**THE RECORDS:**
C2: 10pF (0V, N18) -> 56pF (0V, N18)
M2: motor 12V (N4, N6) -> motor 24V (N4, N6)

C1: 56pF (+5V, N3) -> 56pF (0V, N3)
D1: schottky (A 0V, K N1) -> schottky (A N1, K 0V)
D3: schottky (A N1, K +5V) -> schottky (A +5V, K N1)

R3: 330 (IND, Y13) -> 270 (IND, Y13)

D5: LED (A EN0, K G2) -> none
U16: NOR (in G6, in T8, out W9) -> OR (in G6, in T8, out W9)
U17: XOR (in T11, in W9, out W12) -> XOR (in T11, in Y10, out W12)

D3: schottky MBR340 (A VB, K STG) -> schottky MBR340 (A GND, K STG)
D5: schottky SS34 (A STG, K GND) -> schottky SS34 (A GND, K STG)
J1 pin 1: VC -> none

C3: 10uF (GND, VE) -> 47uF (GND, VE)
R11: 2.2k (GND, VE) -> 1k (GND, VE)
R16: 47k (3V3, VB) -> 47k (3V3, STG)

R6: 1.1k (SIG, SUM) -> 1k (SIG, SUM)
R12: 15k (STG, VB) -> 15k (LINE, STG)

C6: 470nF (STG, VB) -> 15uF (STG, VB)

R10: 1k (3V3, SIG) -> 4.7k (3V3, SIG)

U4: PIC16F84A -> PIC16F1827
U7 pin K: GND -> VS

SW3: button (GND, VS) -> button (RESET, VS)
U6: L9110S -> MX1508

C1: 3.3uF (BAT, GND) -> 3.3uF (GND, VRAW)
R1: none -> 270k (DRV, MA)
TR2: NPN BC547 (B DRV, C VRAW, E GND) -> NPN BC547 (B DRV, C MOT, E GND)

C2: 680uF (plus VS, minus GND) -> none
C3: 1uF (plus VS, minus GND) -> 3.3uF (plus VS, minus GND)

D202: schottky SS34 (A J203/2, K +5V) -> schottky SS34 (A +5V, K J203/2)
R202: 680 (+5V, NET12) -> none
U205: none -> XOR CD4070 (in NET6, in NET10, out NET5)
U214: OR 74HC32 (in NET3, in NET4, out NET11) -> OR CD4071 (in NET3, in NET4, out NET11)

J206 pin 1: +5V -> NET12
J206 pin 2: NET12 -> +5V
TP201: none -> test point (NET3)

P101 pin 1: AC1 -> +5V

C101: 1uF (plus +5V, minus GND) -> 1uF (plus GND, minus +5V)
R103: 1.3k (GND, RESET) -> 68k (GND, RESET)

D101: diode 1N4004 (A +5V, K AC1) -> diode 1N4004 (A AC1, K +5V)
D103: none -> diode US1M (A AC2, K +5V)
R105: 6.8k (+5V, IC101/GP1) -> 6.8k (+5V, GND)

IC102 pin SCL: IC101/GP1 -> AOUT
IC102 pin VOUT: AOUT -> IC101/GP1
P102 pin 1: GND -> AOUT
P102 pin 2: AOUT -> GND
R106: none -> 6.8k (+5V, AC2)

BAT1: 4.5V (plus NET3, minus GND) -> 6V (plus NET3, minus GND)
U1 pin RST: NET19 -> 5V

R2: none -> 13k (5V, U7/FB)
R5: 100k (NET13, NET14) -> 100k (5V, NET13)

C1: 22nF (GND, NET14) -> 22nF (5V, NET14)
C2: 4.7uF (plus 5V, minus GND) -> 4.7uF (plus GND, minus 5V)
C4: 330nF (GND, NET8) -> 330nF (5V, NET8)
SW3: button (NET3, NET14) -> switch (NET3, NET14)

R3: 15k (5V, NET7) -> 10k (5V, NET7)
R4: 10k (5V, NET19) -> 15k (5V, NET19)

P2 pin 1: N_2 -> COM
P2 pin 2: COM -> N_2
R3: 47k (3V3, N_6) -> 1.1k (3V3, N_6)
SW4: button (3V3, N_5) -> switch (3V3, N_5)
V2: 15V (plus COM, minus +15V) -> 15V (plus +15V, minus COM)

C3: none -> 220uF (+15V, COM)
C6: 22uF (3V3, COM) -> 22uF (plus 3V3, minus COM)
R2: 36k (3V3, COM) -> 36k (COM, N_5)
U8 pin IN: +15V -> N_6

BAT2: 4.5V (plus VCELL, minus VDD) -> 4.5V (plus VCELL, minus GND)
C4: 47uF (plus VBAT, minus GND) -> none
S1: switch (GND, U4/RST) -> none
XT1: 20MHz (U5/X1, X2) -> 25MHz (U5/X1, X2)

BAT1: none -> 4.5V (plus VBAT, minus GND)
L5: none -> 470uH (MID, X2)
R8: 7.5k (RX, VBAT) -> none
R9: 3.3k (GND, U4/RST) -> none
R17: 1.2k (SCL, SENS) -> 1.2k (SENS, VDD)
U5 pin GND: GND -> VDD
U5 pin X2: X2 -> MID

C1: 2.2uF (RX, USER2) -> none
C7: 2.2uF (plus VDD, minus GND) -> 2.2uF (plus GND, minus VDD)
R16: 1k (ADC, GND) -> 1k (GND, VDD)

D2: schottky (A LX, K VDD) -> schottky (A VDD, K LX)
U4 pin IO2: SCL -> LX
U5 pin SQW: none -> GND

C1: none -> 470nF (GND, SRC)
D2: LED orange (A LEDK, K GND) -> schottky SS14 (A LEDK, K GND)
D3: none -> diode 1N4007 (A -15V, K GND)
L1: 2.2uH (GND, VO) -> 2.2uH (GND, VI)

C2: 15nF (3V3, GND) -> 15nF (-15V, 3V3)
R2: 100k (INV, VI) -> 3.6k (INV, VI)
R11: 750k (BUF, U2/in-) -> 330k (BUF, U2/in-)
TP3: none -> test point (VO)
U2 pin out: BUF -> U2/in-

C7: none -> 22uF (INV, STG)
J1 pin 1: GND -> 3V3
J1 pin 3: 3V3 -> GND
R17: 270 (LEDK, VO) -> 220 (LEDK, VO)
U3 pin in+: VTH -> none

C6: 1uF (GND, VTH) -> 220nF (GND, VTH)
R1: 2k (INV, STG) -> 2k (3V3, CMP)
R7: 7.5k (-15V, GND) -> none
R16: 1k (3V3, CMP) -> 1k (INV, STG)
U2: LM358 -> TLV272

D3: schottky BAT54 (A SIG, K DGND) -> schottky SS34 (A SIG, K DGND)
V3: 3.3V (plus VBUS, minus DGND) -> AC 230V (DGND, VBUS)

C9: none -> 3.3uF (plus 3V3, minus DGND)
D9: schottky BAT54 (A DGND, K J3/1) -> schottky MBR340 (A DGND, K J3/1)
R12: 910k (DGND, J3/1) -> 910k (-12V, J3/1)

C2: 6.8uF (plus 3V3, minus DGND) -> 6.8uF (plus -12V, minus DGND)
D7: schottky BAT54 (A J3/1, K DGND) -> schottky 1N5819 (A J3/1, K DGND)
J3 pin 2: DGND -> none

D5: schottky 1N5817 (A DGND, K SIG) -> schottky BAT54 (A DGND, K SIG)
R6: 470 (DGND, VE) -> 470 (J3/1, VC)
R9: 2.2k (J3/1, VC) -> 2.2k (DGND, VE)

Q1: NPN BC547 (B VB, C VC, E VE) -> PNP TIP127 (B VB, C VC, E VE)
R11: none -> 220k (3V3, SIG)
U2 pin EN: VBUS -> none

**INSTRUCTIONS FOR THE TASK:** If a line falls between the first line of the data above and the line holding "R202: 680 (+5V, NET12) -> none", inclusive, retype it exactly; retype no other line.

**RESULT OF THE EXERCISE:**
C2: 10pF (0V, N18) -> 56pF (0V, N18)
M2: motor 12V (N4, N6) -> motor 24V (N4, N6)

C1: 56pF (+5V, N3) -> 56pF (0V, N3)
D1: schottky (A 0V, K N1) -> schottky (A N1, K 0V)
D3: schottky (A N1, K +5V) -> schottky (A +5V, K N1)

R3: 330 (IND, Y13) -> 270 (IND, Y13)

D5: LED (A EN0, K G2) -> none
U16: NOR (in G6, in T8, out W9) -> OR (in G6, in T8, out W9)
U17: XOR (in T11, in W9, out W12) -> XOR (in T11, in Y10, out W12)

D3: schottky MBR340 (A VB, K STG) -> schottky MBR340 (A GND, K STG)
D5: schottky SS34 (A STG, K GND) -> schottky SS34 (A GND, K STG)
J1 pin 1: VC -> none

C3: 10uF (GND, VE) -> 47uF (GND, VE)
R11: 2.2k (GND, VE) -> 1k (GND, VE)
R16: 47k (3V3, VB) -> 47k (3V3, STG)

R6: 1.1k (SIG, SUM) -> 1k (SIG, SUM)
R12: 15k (STG, VB) -> 15k (LINE, STG)

C6: 470nF (STG, VB) -> 15uF (STG, VB)

R10: 1k (3V3, SIG) -> 4.7k (3V3, SIG)

U4: PIC16F84A -> PIC16F1827
U7 pin K: GND -> VS

SW3: button (GND, VS) -> button (RESET, VS)
U6: L9110S -> MX1508

C1: 3.3uF (BAT, GND) -> 3.3uF (GND, VRAW)
R1: none -> 270k (DRV, MA)
TR2: NPN BC547 (B DRV, C VRAW, E GND) -> NPN BC547 (B DRV, C MOT, E GND)

C2: 680uF (plus VS, minus GND) -> none
C3: 1uF (plus VS, minus GND) -> 3.3uF (plus VS, minus GND)

D202: schottky SS34 (A J203/2, K +5V) -> schottky SS34 (A +5V, K J203/2)
R202: 680 (+5V, NET12) -> none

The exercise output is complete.